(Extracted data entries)
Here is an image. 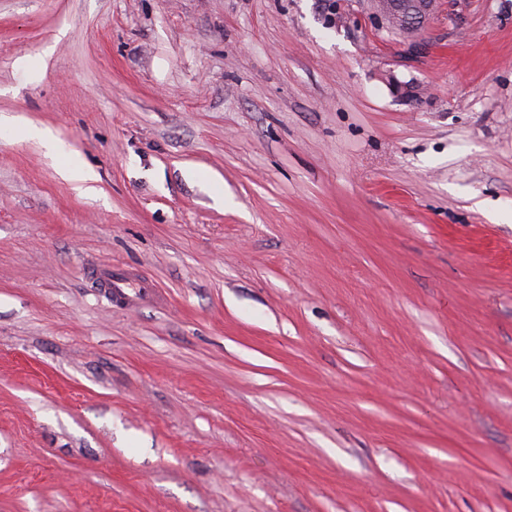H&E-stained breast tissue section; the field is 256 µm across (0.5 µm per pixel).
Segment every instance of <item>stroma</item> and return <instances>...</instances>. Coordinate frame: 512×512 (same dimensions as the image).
<instances>
[{
	"mask_svg": "<svg viewBox=\"0 0 512 512\" xmlns=\"http://www.w3.org/2000/svg\"><path fill=\"white\" fill-rule=\"evenodd\" d=\"M419 42L0 0V120L70 146L0 124V512H512V0ZM15 134L23 139L33 140L40 144L46 157L56 160L66 154L65 143L50 130L32 123L11 122Z\"/></svg>",
	"mask_w": 512,
	"mask_h": 512,
	"instance_id": "obj_1",
	"label": "stroma"
}]
</instances>
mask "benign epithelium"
Segmentation results:
<instances>
[{
    "label": "benign epithelium",
    "instance_id": "1",
    "mask_svg": "<svg viewBox=\"0 0 512 512\" xmlns=\"http://www.w3.org/2000/svg\"><path fill=\"white\" fill-rule=\"evenodd\" d=\"M368 19L381 31L395 34L409 45L436 15V0H369Z\"/></svg>",
    "mask_w": 512,
    "mask_h": 512
}]
</instances>
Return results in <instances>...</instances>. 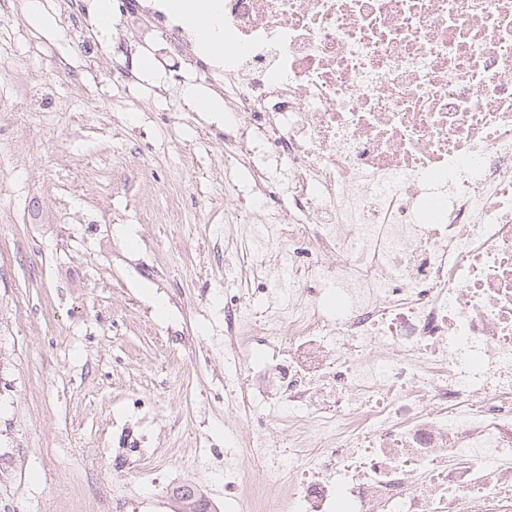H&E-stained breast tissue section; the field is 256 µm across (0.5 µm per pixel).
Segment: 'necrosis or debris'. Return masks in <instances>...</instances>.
I'll use <instances>...</instances> for the list:
<instances>
[{
    "mask_svg": "<svg viewBox=\"0 0 512 512\" xmlns=\"http://www.w3.org/2000/svg\"><path fill=\"white\" fill-rule=\"evenodd\" d=\"M224 161L288 163L285 206L255 169L236 208L257 240L253 287L224 303L305 458L275 495L226 470L224 512H512V0H222ZM155 70L199 62L160 8L112 19ZM289 279H282V272ZM331 281L336 296L325 299ZM287 287V307L249 312Z\"/></svg>",
    "mask_w": 512,
    "mask_h": 512,
    "instance_id": "1",
    "label": "necrosis or debris"
}]
</instances>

◆ **THE PROBLEM**
Extract, unchanged, the closing run of lines that opens with the line containing "Segment: 'necrosis or" and ends with the last line.

◆ **ANSWER TO THIS TASK**
Segment: 'necrosis or debris'. Return masks in <instances>...</instances>.
I'll use <instances>...</instances> for the list:
<instances>
[{
    "mask_svg": "<svg viewBox=\"0 0 512 512\" xmlns=\"http://www.w3.org/2000/svg\"><path fill=\"white\" fill-rule=\"evenodd\" d=\"M224 161L288 163L285 206L255 169L236 208L257 240L253 287L224 303L305 458L275 495L226 470L224 512H512V0H222ZM155 70L199 62L160 8L112 19ZM289 279H282V272ZM331 281L336 296L325 299ZM287 287V307L249 312Z\"/></svg>",
    "mask_w": 512,
    "mask_h": 512,
    "instance_id": "1",
    "label": "necrosis or debris"
}]
</instances>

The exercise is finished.